THE PROBLEM:
Below this line is a set of entries; quote exactly the lines from the line that contains "building: [114,53,235,211] -> none" to the line that contains "building: none -> [133,202,227,287]", both lines included.

SUPPLIED DATA:
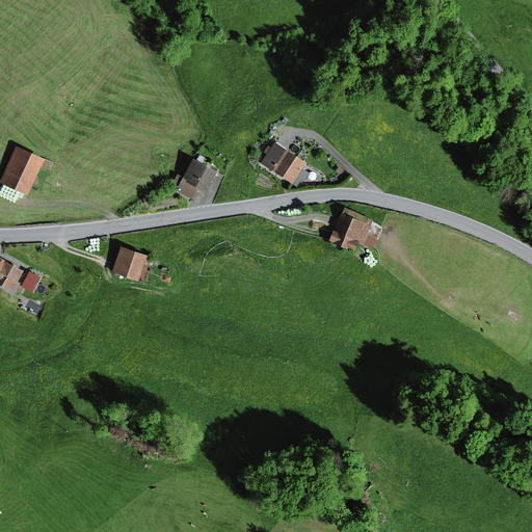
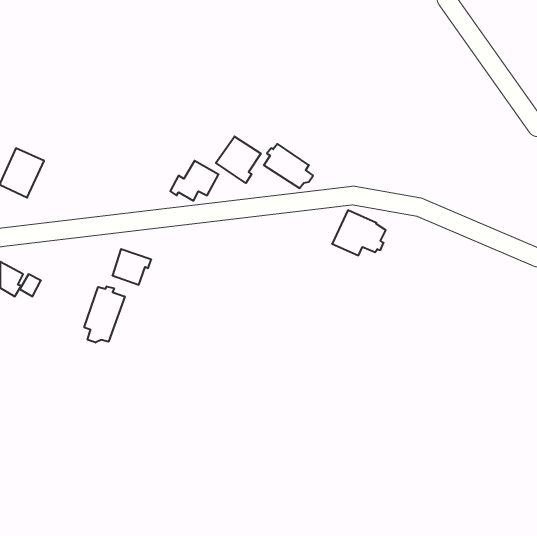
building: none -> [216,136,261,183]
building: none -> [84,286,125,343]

--

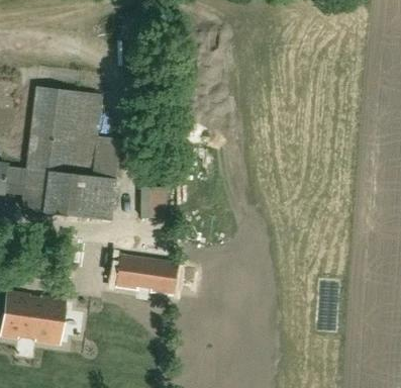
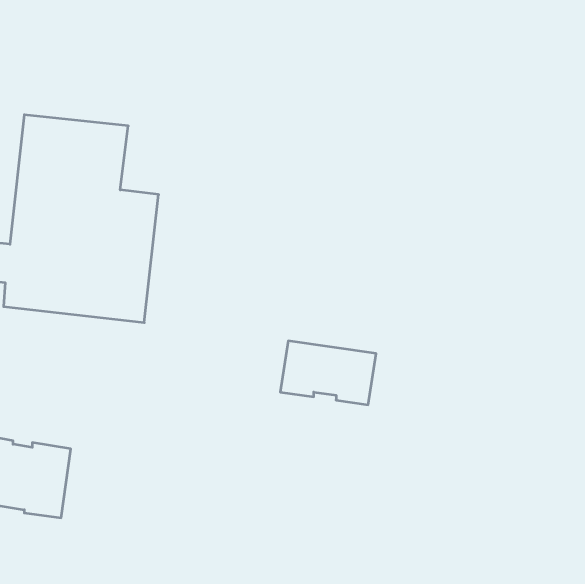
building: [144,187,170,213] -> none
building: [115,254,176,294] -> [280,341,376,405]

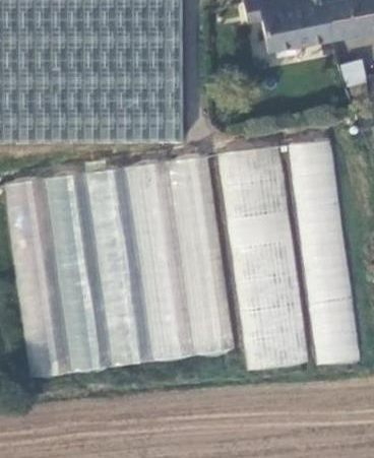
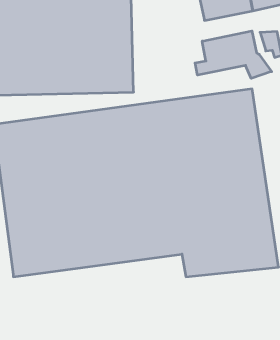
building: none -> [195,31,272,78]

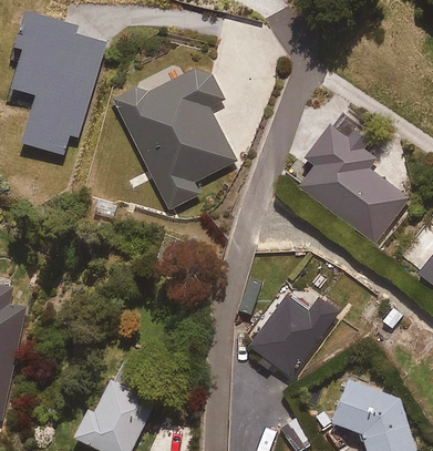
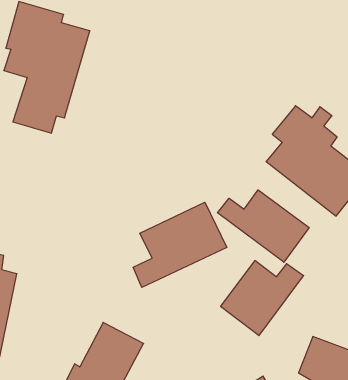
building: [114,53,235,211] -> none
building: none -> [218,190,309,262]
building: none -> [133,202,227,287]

SOLUTION TO THE EXERCISE:
building: [114,53,235,211] -> none
building: none -> [218,190,309,262]
building: none -> [133,202,227,287]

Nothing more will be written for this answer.